_MATERIAL FOR THIS EXERCISE_
------------------------------------------------

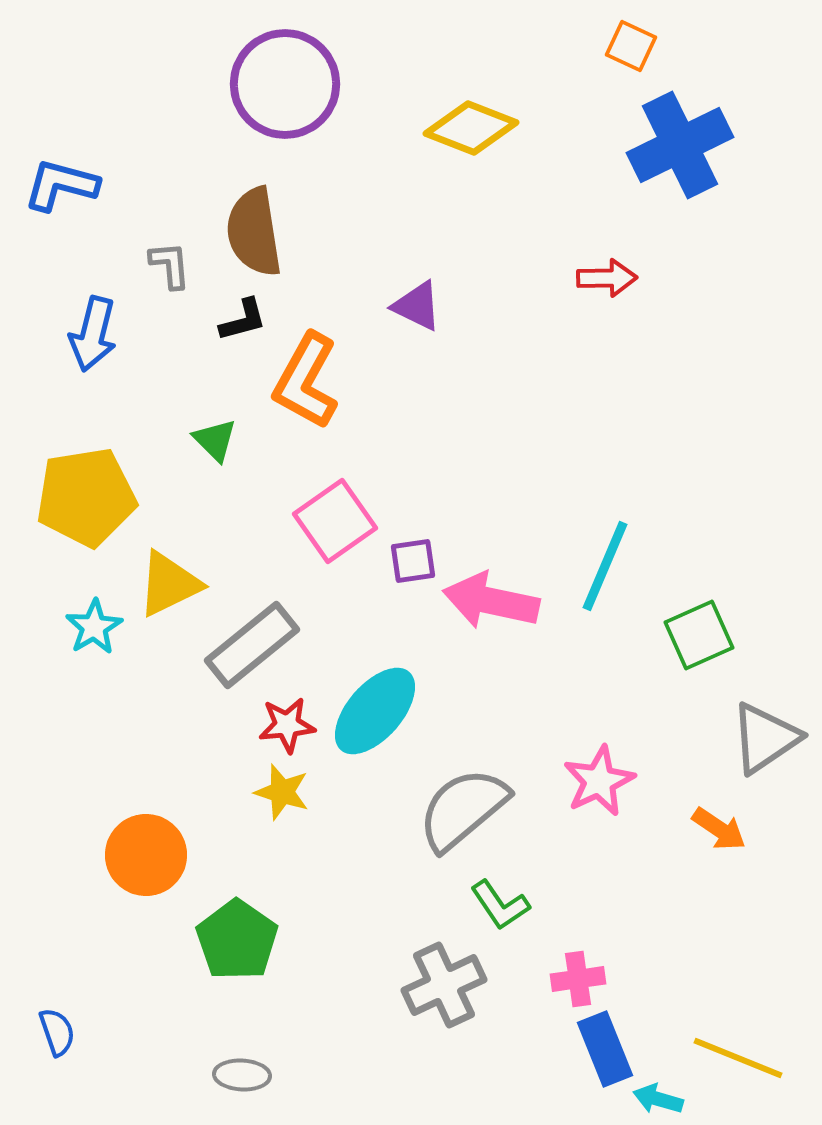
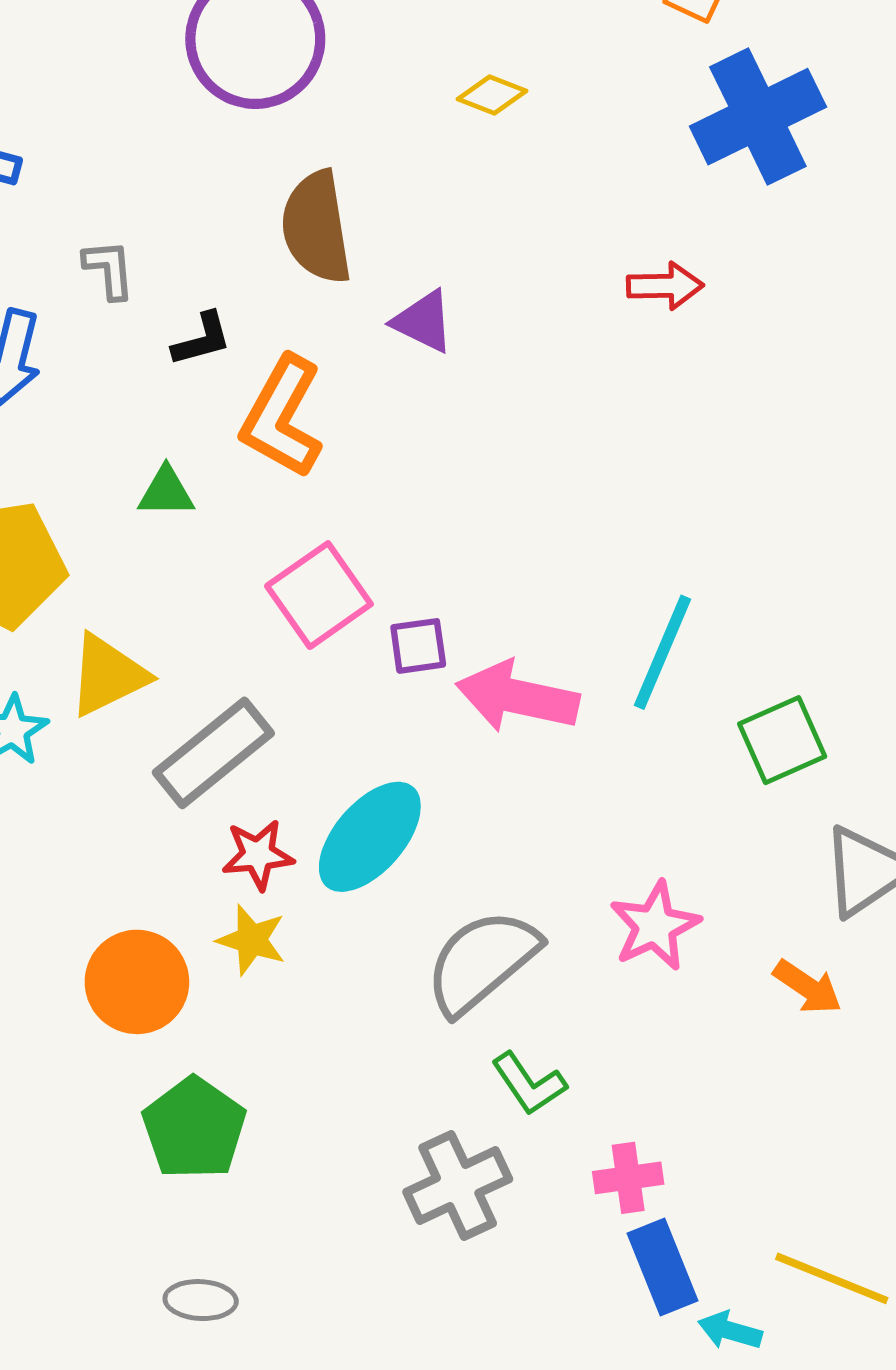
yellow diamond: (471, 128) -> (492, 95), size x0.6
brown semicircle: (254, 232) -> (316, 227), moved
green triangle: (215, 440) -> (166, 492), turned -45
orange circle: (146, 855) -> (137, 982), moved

------------------------------------------------

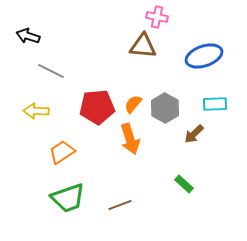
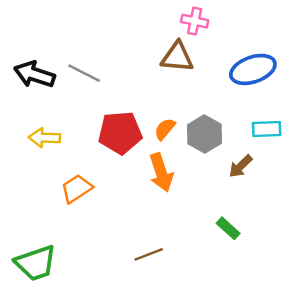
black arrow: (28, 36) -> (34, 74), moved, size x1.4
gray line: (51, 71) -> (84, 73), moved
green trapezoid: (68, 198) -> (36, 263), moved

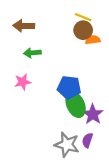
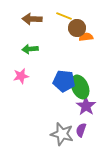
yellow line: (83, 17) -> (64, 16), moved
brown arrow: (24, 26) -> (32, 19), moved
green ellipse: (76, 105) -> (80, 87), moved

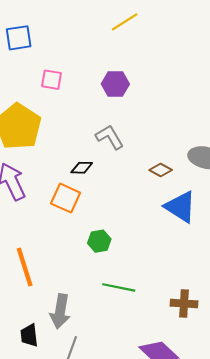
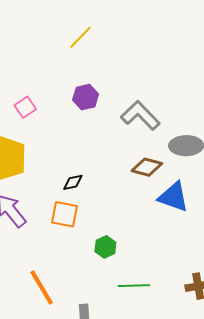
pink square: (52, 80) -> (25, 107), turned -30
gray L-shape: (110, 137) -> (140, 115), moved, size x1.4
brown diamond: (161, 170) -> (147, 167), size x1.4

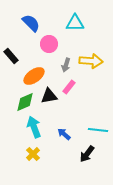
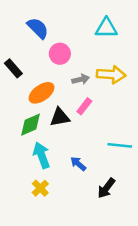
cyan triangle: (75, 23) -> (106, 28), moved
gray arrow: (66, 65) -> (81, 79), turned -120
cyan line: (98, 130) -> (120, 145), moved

------------------------------------------------

_WORK ORDER_
Count every line of the entries that holds the string "triangle". Please answer with the count alone.

_OUTPUT OF THE EXERCISE_
2